== Segment start ==

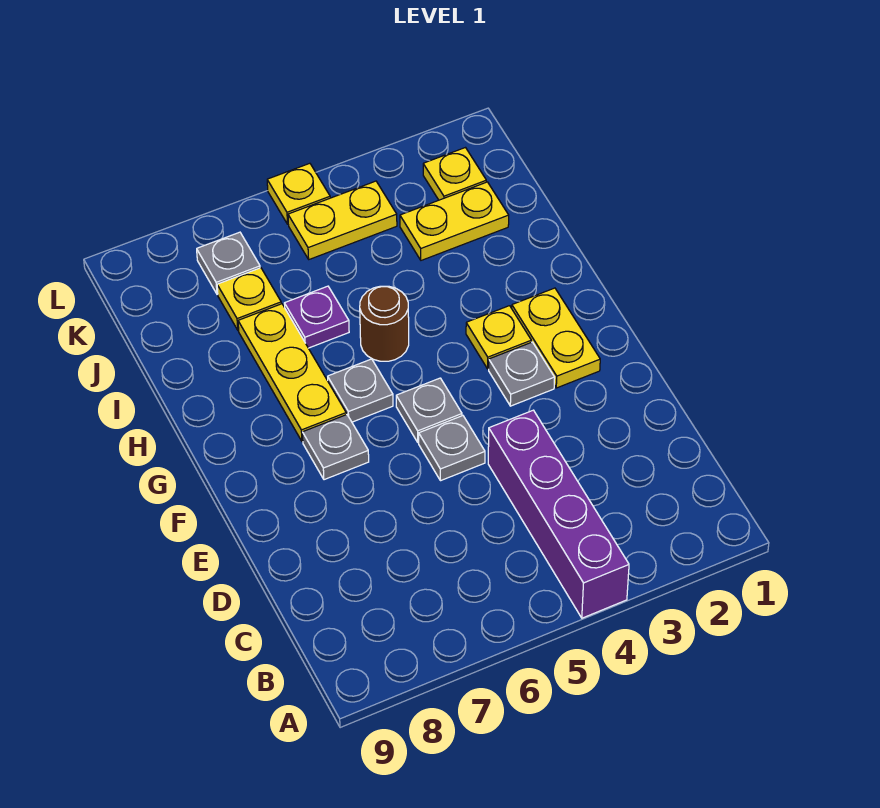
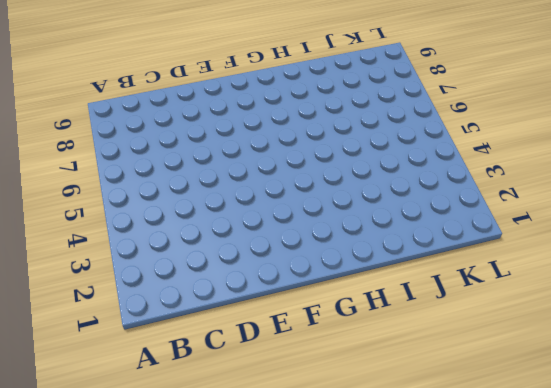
none -> purple brick A4:D4 level 1
none -> grey plate E5 level 1
none -> yellow plate F2:G2 level 1

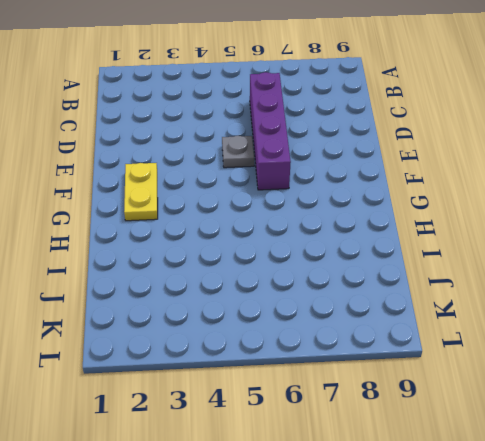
purple brick C6:F6 level 1 -> purple brick A4:D4 level 1
none -> grey plate F3 level 1
none -> grey plate F5 level 1
none -> grey plate F7 level 1

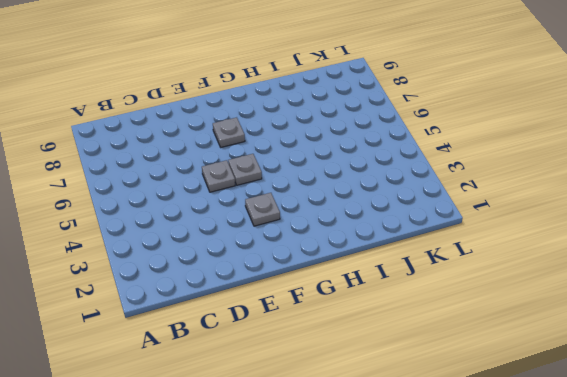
none -> purple brick A4:D4 level 1
none -> yellow plate F2:G2 level 1
none -> yellow plate G3 level 1

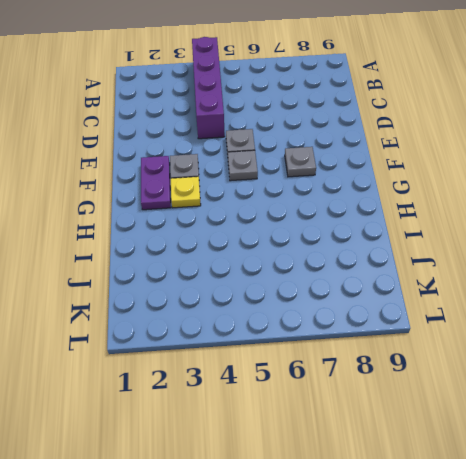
purple plate F2:G2 level 1 -> yellow plate F2:G2 level 1
none -> grey plate G6 level 1
none -> yellow plate G7:I7 level 1
none -> brown round brick H5 level 1

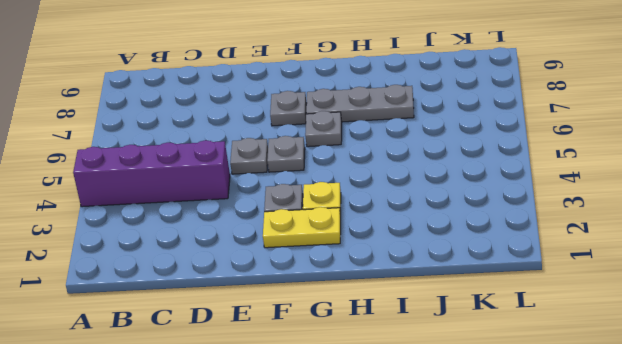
grey plate G7:I7 level 1 -> yellow plate G7:I7 level 1
none -> brown round brick H5 level 1
none -> purple plate I6 level 1
none -> yellow plate J2:J3 level 1

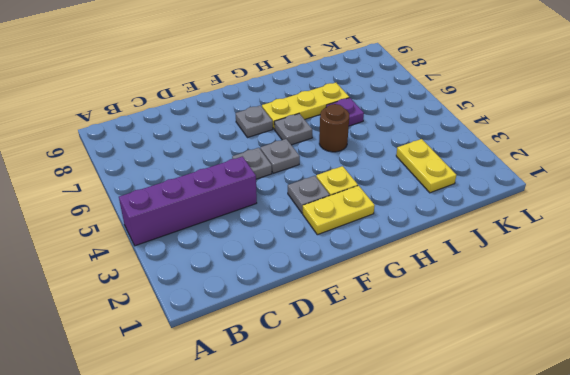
none -> yellow plate J7 level 1
none -> yellow plate K2 level 1
none -> yellow plate K4:K5 level 1

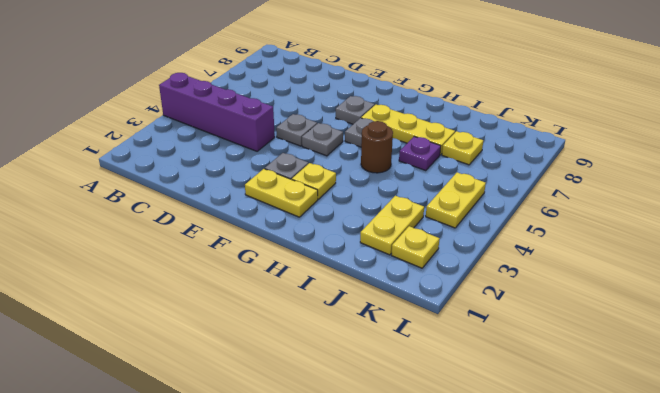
none -> grey plate K7 level 1
none -> yellow plate L5 level 1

== Segment end ==

**Activity:** If pictures appear among the records, do not carry them over; retype the rest exactly.

**Result of this task:**
none -> purple brick A4:D4 level 1
none -> grey plate E5 level 1
none -> yellow plate F2:G2 level 1

purple brick C6:F6 level 1 -> purple brick A4:D4 level 1
none -> grey plate F3 level 1
none -> grey plate F5 level 1
none -> grey plate F7 level 1

none -> purple brick A4:D4 level 1
none -> yellow plate F2:G2 level 1
none -> yellow plate G3 level 1

purple plate F2:G2 level 1 -> yellow plate F2:G2 level 1
none -> grey plate G6 level 1
none -> yellow plate G7:I7 level 1
none -> brown round brick H5 level 1

grey plate G7:I7 level 1 -> yellow plate G7:I7 level 1
none -> brown round brick H5 level 1
none -> purple plate I6 level 1
none -> yellow plate J2:J3 level 1

none -> yellow plate J7 level 1
none -> yellow plate K2 level 1
none -> yellow plate K4:K5 level 1

none -> grey plate K7 level 1
none -> yellow plate L5 level 1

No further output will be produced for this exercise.